-- begin --
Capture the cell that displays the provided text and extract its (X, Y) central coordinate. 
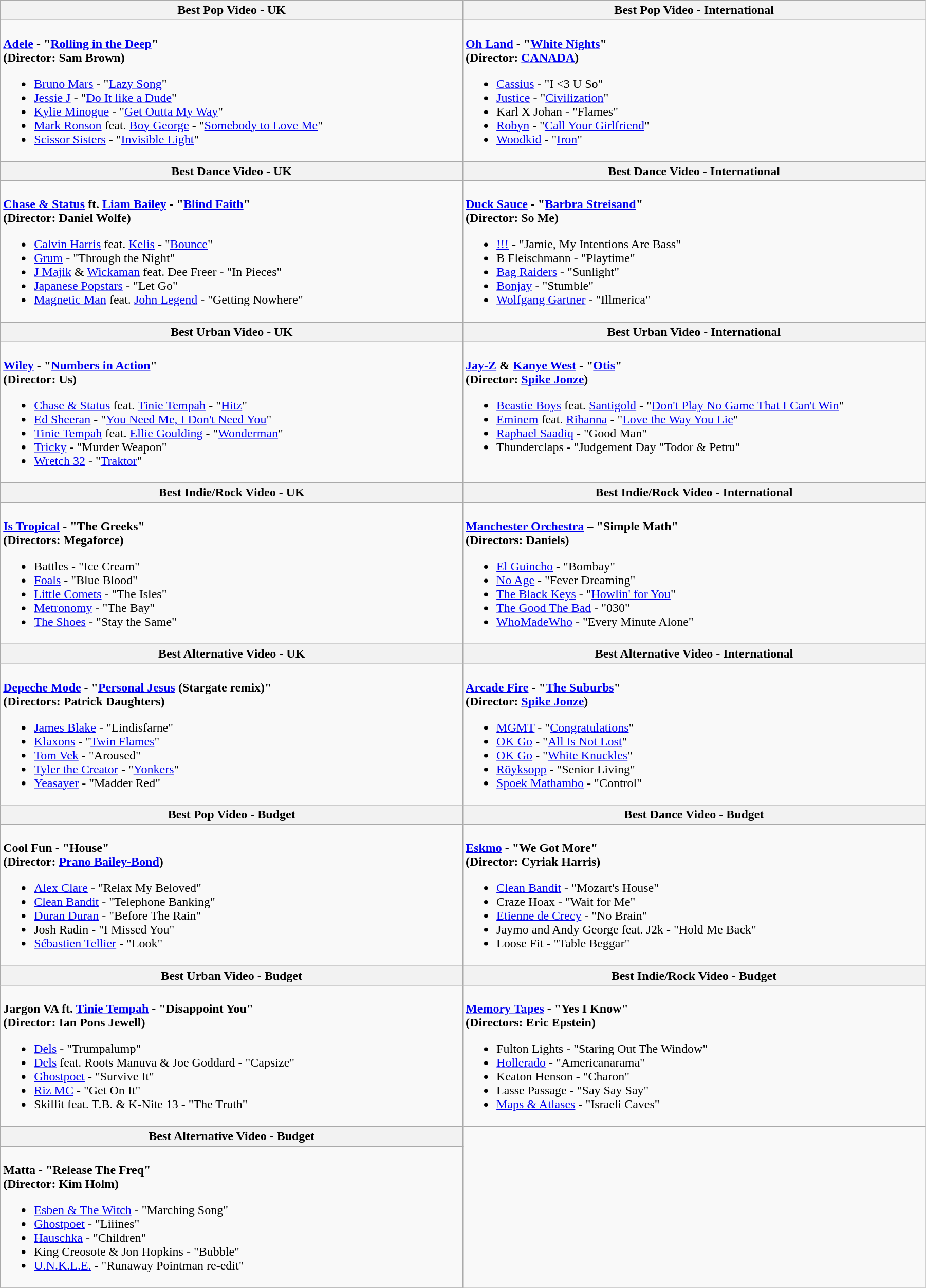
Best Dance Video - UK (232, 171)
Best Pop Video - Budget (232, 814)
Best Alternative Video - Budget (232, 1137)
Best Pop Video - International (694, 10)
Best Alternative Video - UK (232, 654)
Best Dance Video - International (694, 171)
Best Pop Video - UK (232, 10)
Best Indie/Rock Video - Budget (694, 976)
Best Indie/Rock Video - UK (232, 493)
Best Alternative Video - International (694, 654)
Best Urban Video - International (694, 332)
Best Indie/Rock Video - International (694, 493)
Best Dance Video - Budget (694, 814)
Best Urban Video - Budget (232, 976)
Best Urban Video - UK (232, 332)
-- end --
-- begin --
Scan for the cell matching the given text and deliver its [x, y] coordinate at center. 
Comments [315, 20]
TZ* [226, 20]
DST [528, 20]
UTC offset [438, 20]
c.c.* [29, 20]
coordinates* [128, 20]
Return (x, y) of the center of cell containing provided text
-- end --
• **Challenge**
Copy out the records beginning with the line containing "Capture the cell" and continuing through the line containing "Best Urban Video - UK (232, 332)", keeping each line unchanged. Omit the pictures from your answer.

• **Task response**
Capture the cell that displays the provided text and extract its (X, Y) central coordinate. 
Best Dance Video - UK (232, 171)
Best Pop Video - Budget (232, 814)
Best Alternative Video - Budget (232, 1137)
Best Pop Video - International (694, 10)
Best Alternative Video - UK (232, 654)
Best Dance Video - International (694, 171)
Best Pop Video - UK (232, 10)
Best Indie/Rock Video - Budget (694, 976)
Best Indie/Rock Video - UK (232, 493)
Best Alternative Video - International (694, 654)
Best Urban Video - International (694, 332)
Best Indie/Rock Video - International (694, 493)
Best Dance Video - Budget (694, 814)
Best Urban Video - Budget (232, 976)
Best Urban Video - UK (232, 332)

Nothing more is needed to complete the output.